Work request: Read through the listing below, and copy every line where the string "AUDIO" appears.

Data extract:
***

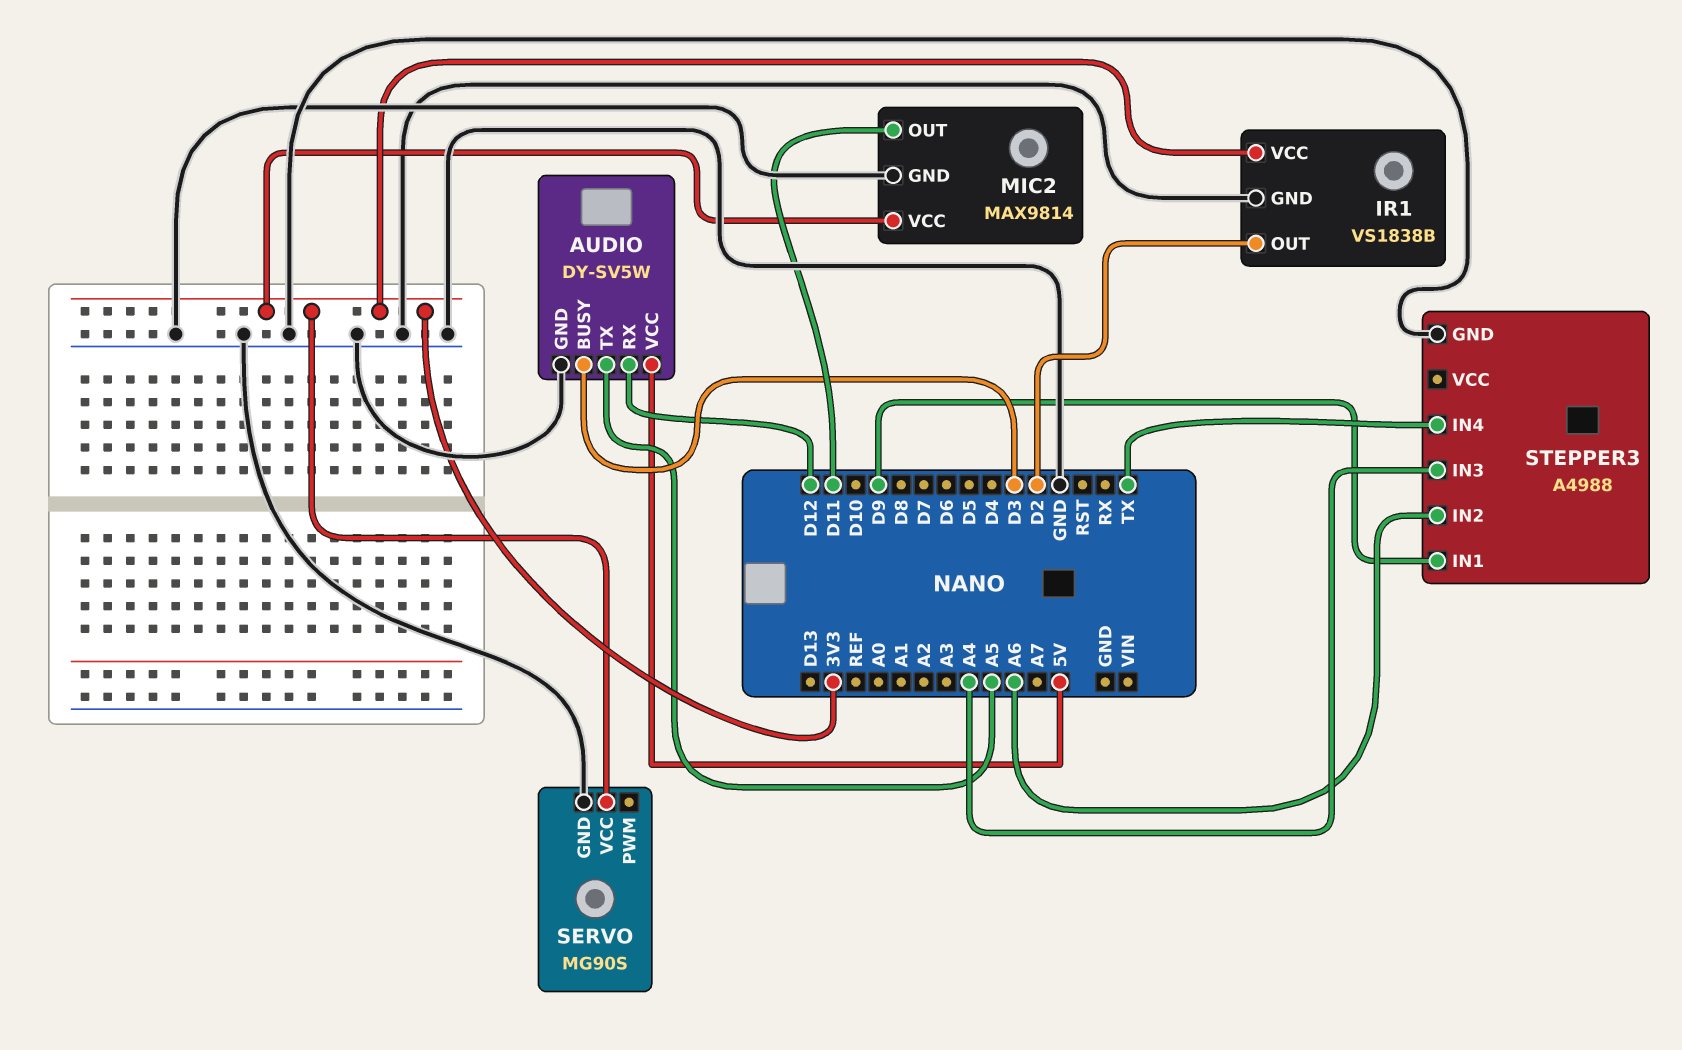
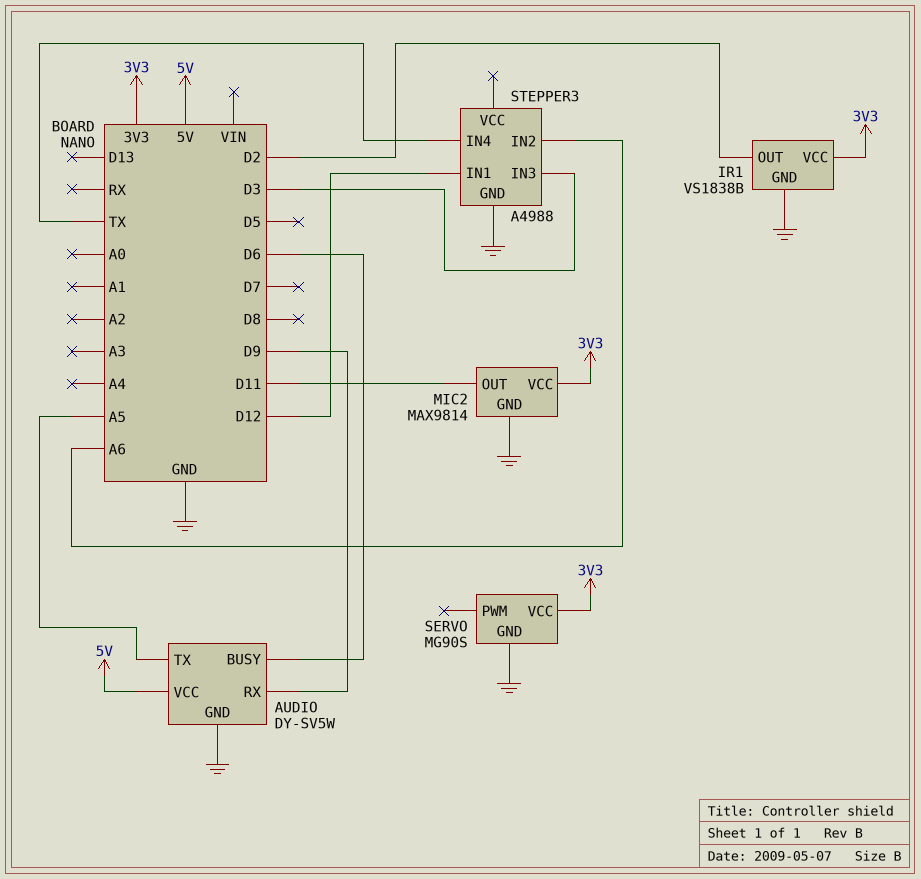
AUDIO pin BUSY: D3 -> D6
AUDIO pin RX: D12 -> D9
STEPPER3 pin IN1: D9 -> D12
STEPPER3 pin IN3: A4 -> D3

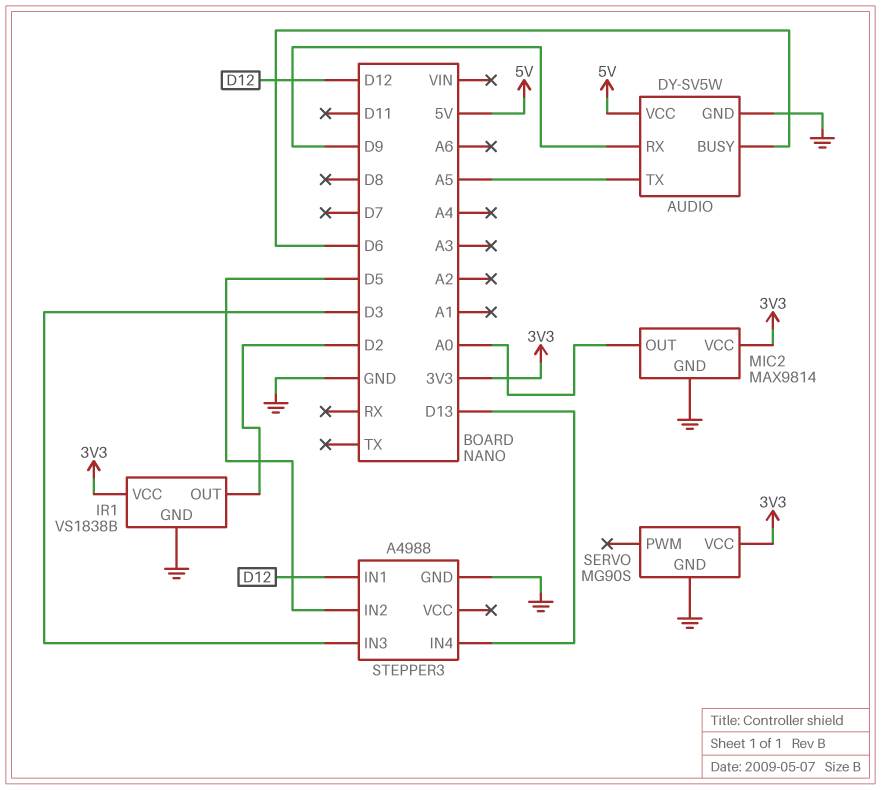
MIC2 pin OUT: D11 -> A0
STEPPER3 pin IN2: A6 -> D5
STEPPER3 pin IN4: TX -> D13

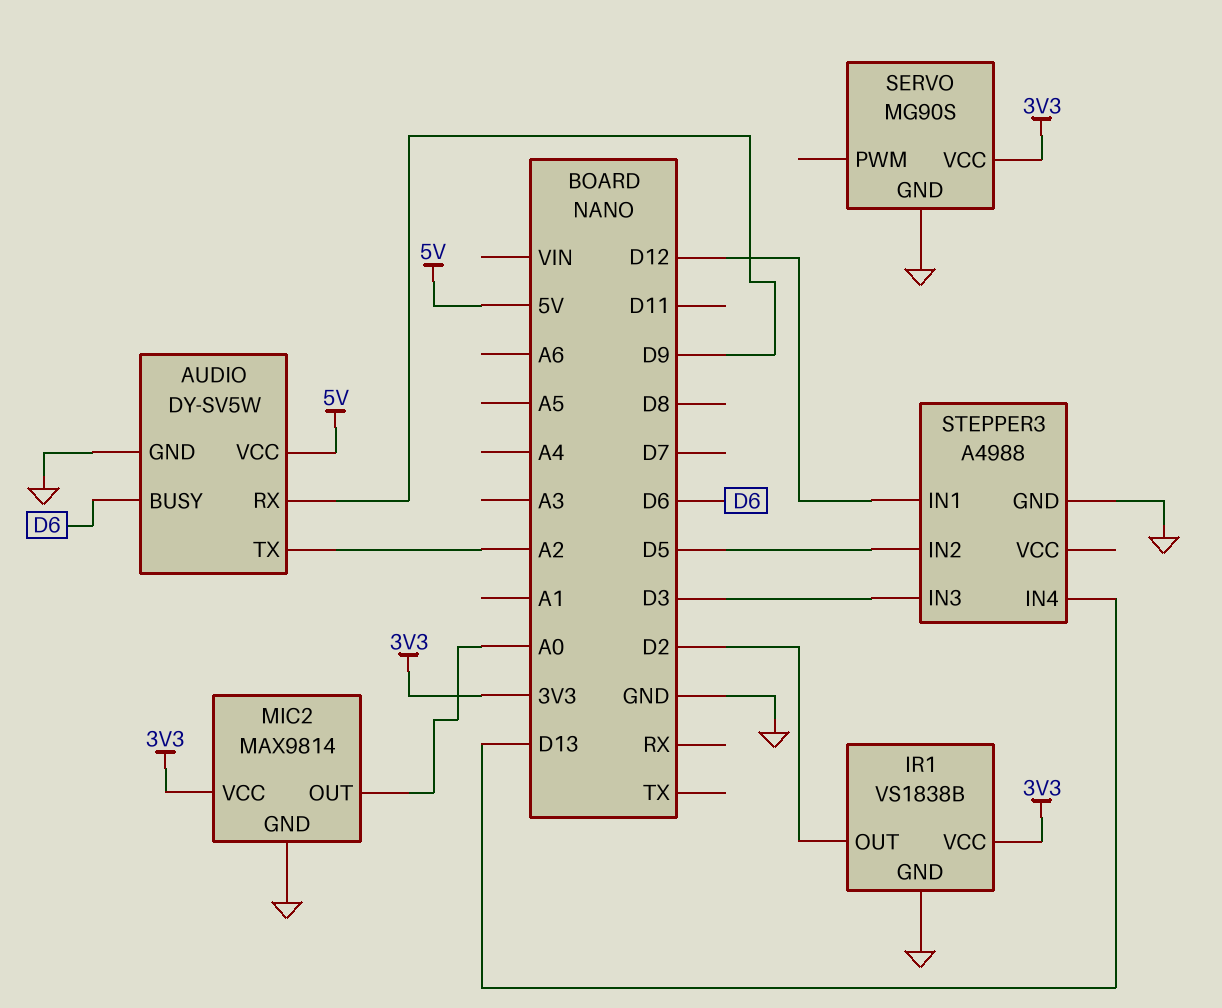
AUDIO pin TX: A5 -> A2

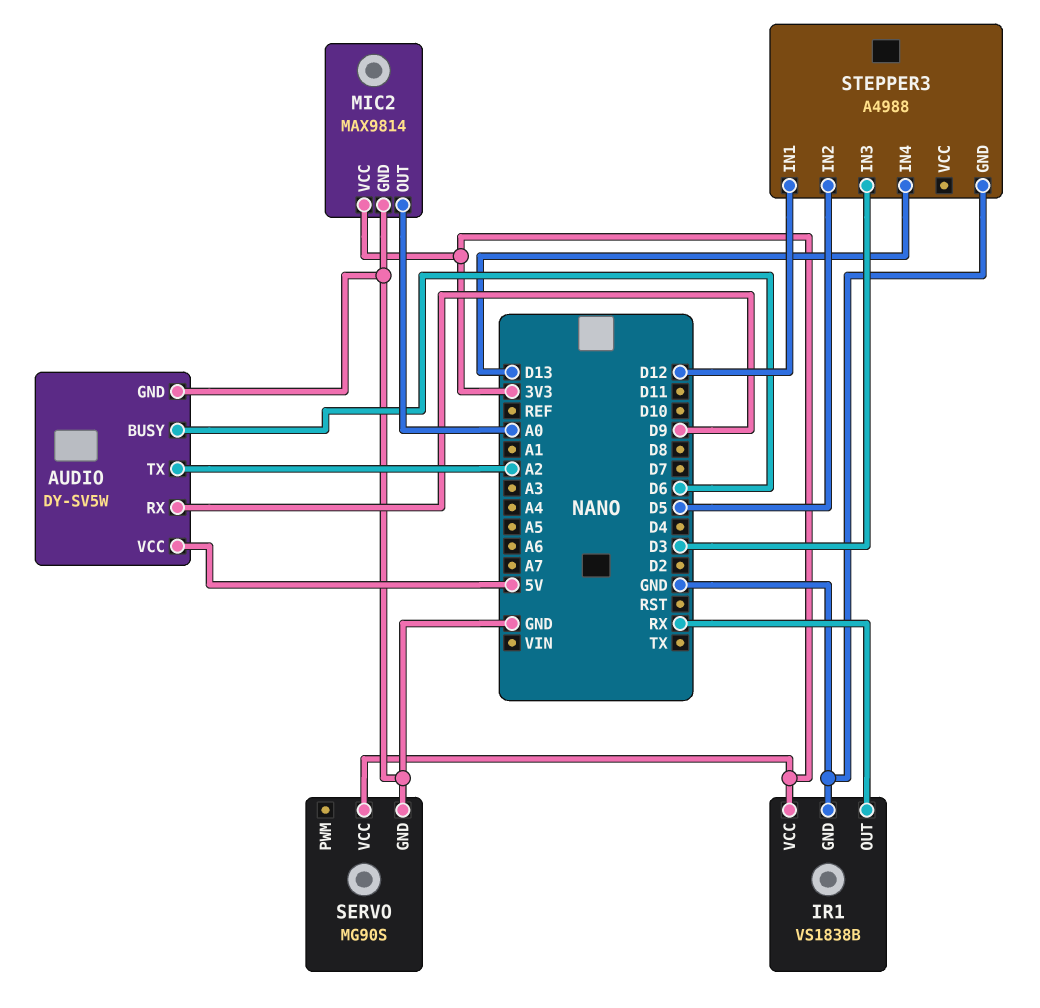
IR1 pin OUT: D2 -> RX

***

Response:
AUDIO pin BUSY: D3 -> D6
AUDIO pin RX: D12 -> D9
AUDIO pin TX: A5 -> A2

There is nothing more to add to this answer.